■ ACTIVITY ■
Which lines in the data contain the word "none"? Please copy each of them.

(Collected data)
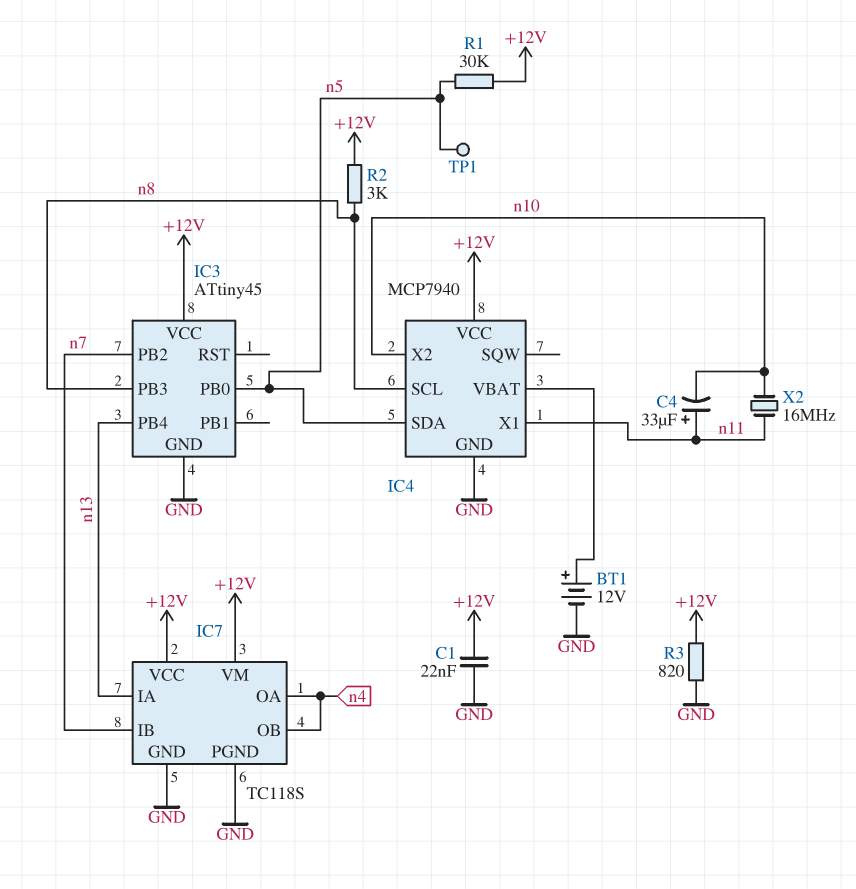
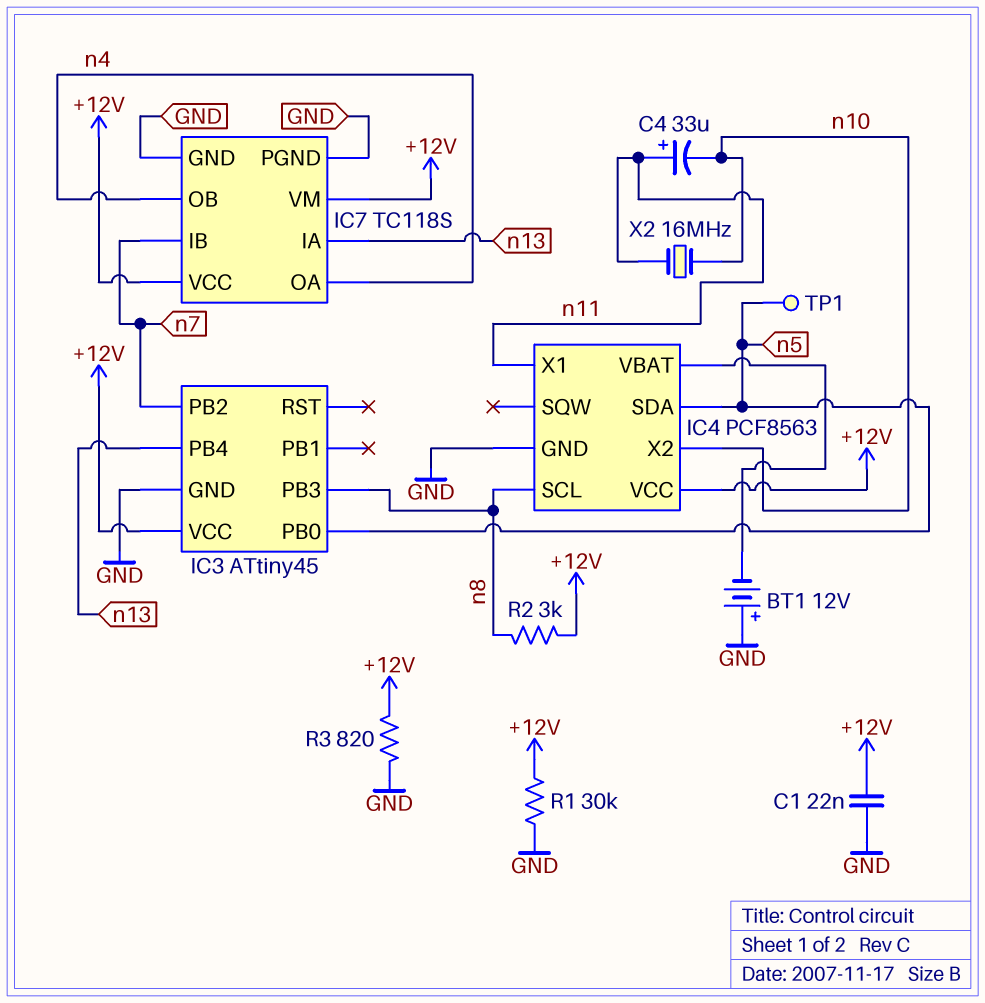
BT1: 12V (plus IC4/VBAT, minus GND) -> 12V (plus GND, minus IC4/VBAT)
IC4: MCP7940 -> PCF8563
R1: 30k (+12V, n5) -> 30k (+12V, GND)

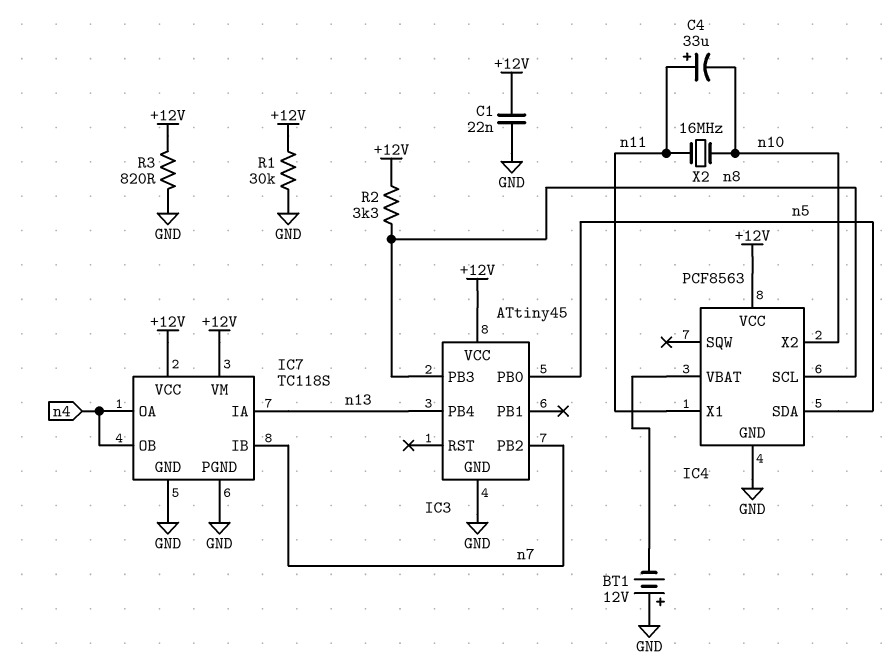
R2: 3k (+12V, n8) -> 3.3k (+12V, n8)
TP1: test point (n5) -> none

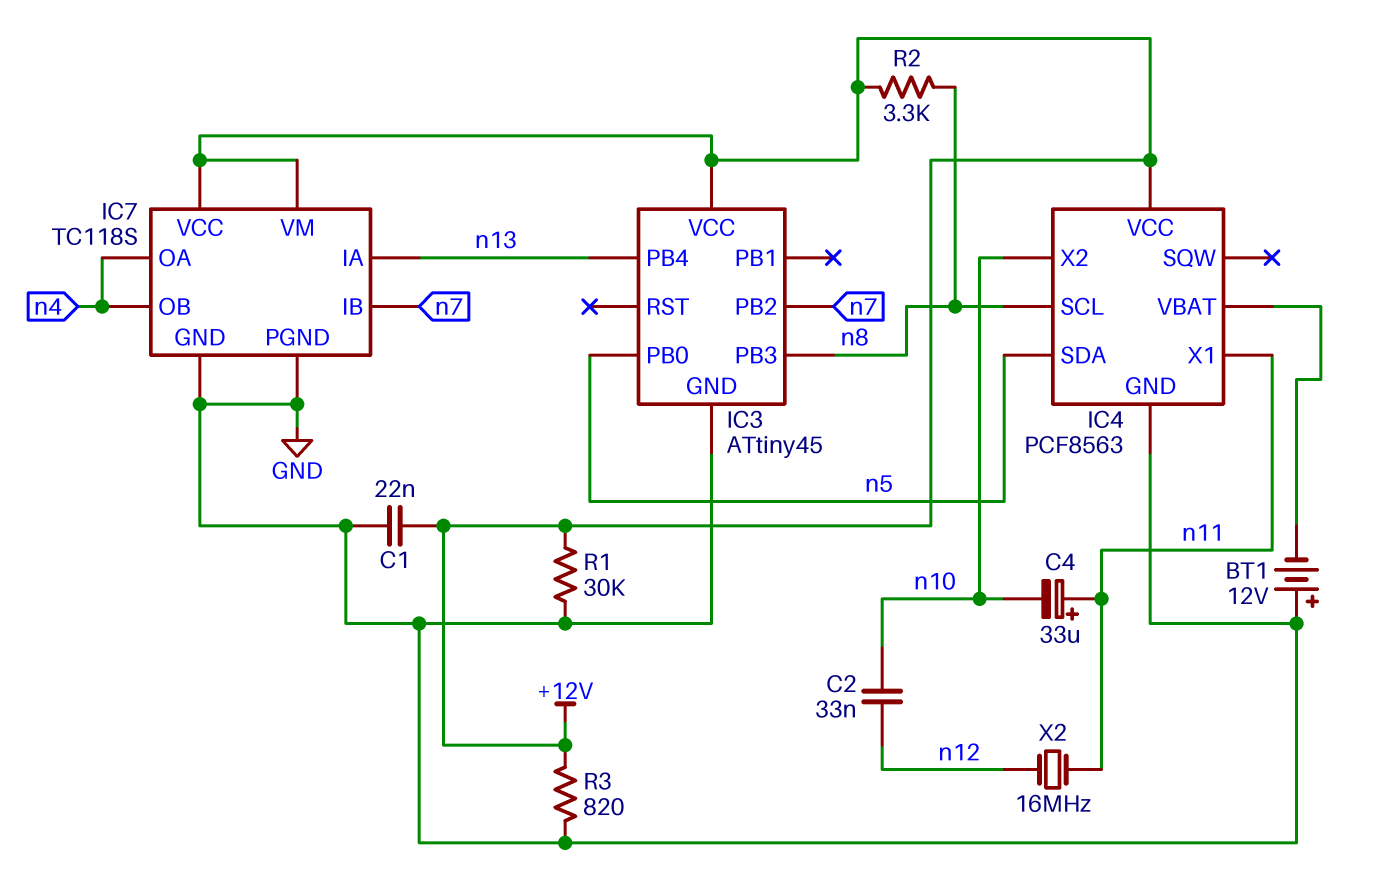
C2: none -> 33nF (n10, n12)
X2: 16MHz (n10, n11) -> 16MHz (n11, n12)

■ ANSWER BOX ■
TP1: test point (n5) -> none
C2: none -> 33nF (n10, n12)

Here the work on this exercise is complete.